** Start RECORDS PROVIDED **

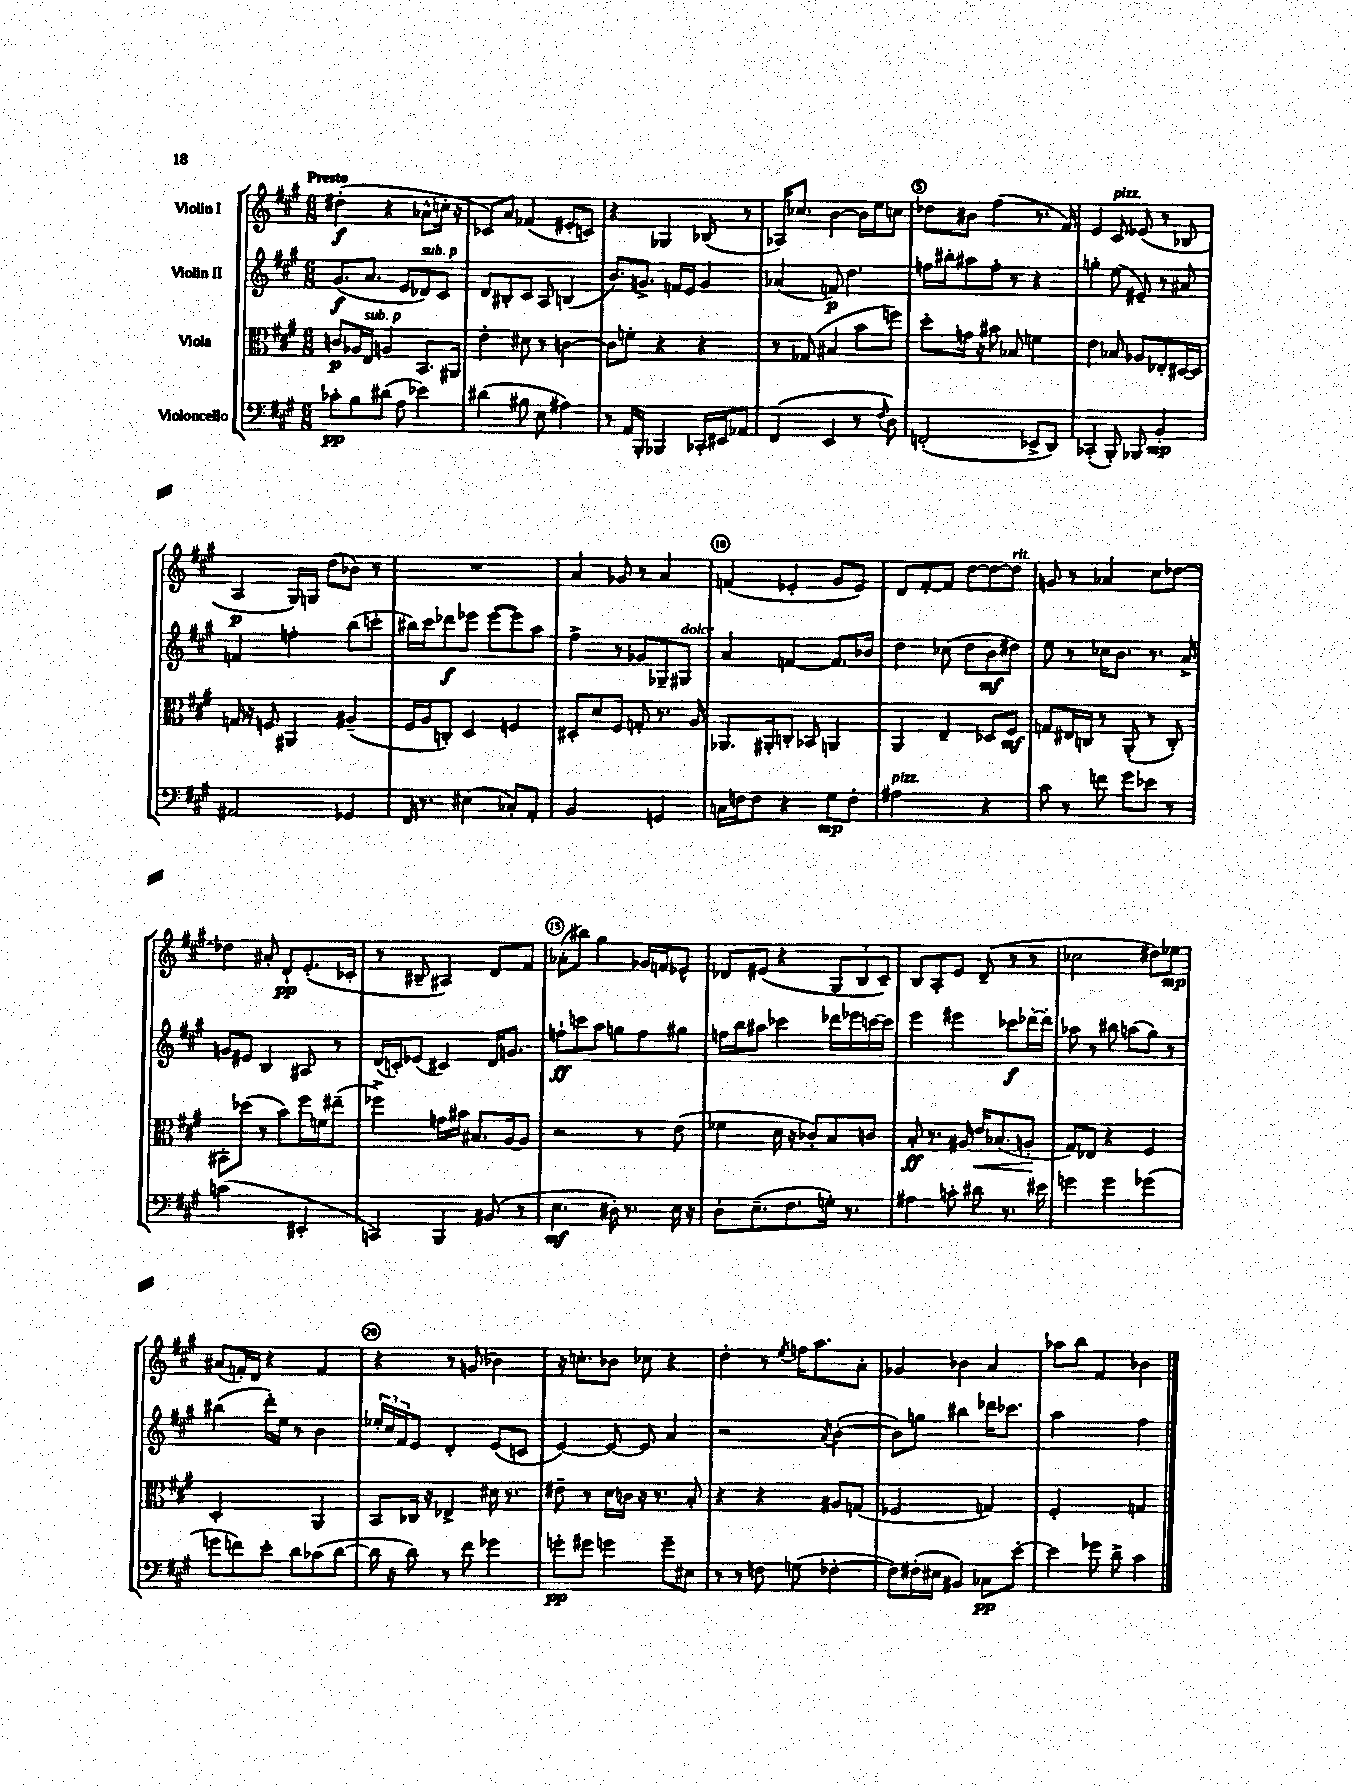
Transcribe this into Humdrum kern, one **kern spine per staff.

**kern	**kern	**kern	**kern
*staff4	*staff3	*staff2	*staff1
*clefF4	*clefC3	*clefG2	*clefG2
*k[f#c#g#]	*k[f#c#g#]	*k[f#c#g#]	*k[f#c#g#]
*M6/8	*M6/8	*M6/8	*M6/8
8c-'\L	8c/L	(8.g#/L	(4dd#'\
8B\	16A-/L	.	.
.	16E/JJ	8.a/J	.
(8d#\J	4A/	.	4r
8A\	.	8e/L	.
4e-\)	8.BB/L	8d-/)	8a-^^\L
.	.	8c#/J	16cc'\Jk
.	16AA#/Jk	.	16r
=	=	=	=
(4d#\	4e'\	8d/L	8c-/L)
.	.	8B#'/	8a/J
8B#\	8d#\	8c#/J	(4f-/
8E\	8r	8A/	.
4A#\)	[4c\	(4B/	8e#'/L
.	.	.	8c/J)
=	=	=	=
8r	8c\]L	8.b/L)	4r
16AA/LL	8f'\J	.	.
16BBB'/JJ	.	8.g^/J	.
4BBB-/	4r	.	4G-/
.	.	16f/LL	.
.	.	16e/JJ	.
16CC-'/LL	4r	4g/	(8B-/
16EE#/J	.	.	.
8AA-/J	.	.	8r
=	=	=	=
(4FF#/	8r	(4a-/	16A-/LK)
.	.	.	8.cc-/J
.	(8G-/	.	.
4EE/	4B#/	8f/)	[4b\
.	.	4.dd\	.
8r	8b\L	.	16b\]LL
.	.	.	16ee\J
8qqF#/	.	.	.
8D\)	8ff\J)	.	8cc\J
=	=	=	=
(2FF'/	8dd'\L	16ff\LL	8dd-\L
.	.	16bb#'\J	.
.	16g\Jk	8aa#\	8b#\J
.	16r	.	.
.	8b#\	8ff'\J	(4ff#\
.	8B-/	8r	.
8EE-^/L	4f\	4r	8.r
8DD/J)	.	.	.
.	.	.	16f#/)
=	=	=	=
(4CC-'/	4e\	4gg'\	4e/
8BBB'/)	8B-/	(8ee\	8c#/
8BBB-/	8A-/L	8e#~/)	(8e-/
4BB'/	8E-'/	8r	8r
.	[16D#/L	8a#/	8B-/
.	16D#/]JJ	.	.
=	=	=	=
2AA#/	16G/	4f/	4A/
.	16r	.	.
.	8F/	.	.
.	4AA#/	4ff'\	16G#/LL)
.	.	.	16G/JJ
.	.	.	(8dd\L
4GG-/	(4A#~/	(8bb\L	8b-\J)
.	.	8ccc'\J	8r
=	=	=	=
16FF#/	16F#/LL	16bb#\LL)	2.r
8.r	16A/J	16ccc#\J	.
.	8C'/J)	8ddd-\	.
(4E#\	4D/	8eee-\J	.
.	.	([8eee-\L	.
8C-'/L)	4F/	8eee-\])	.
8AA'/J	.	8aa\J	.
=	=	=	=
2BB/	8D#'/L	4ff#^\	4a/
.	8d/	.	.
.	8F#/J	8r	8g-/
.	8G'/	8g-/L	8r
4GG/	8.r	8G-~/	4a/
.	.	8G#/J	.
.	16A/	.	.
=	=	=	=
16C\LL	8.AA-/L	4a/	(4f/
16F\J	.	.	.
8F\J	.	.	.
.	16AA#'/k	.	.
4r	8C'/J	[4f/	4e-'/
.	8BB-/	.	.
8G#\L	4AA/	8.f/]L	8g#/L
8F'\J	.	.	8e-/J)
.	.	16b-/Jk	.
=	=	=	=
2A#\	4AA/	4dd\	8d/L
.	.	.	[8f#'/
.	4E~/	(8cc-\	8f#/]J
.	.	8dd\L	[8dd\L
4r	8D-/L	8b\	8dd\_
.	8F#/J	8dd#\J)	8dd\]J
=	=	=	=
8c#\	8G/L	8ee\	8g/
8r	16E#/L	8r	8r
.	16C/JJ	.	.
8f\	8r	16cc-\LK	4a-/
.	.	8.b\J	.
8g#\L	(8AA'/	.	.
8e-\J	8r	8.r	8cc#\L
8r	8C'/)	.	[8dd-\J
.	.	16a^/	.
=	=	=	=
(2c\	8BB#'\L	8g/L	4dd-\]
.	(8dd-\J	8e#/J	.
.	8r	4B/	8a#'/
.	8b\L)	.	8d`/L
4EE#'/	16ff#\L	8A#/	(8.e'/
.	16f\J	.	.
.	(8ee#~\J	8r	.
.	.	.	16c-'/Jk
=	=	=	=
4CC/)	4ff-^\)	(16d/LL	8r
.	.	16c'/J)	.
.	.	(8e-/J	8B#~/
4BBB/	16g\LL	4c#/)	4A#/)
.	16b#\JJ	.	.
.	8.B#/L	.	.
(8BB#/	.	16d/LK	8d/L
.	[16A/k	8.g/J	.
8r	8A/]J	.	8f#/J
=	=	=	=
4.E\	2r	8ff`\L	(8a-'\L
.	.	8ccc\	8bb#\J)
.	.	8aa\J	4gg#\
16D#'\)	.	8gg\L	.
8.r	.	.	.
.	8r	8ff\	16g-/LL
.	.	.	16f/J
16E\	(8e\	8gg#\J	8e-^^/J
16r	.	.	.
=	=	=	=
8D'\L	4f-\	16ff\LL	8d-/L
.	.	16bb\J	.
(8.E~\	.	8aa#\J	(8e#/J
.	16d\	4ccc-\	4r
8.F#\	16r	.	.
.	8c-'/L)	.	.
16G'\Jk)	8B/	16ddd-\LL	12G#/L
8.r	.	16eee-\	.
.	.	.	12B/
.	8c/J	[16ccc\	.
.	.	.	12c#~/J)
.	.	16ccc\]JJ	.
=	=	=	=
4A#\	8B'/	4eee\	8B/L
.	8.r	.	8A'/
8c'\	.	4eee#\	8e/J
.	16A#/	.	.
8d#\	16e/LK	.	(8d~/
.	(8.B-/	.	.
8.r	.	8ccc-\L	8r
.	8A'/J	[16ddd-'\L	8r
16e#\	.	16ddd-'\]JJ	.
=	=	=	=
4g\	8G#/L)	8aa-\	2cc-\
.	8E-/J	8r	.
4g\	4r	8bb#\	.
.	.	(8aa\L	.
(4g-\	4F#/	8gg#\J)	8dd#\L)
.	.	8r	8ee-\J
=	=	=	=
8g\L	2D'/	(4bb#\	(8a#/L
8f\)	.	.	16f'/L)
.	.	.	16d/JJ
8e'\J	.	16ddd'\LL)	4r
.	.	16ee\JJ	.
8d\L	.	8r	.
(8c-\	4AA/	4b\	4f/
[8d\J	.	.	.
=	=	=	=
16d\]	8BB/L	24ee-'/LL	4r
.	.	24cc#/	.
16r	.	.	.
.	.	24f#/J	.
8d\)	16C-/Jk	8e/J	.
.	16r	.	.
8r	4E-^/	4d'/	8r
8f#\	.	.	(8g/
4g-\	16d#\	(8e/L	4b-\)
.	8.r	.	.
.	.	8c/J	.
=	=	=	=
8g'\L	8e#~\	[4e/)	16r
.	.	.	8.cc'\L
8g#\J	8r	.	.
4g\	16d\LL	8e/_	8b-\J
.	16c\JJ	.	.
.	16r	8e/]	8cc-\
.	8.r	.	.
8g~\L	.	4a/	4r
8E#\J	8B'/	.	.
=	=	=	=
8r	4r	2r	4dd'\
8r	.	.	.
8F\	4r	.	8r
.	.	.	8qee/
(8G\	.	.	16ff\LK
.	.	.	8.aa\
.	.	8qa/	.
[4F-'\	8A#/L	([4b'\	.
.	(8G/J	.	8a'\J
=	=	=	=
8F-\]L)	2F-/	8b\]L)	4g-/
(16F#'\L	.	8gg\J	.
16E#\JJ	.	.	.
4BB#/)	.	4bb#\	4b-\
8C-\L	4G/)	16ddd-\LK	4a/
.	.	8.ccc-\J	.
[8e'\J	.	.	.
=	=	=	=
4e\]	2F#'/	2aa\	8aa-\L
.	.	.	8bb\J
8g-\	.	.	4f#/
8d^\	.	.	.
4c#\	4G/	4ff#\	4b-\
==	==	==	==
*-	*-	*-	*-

** End RECORDS PROVIDED **

DO THIS — Gather each line above that contains the string "kern".

ANSWER TO THIS TASK —
Transcribe this into Humdrum kern, one **kern spine per staff.
**kern	**kern	**kern	**kern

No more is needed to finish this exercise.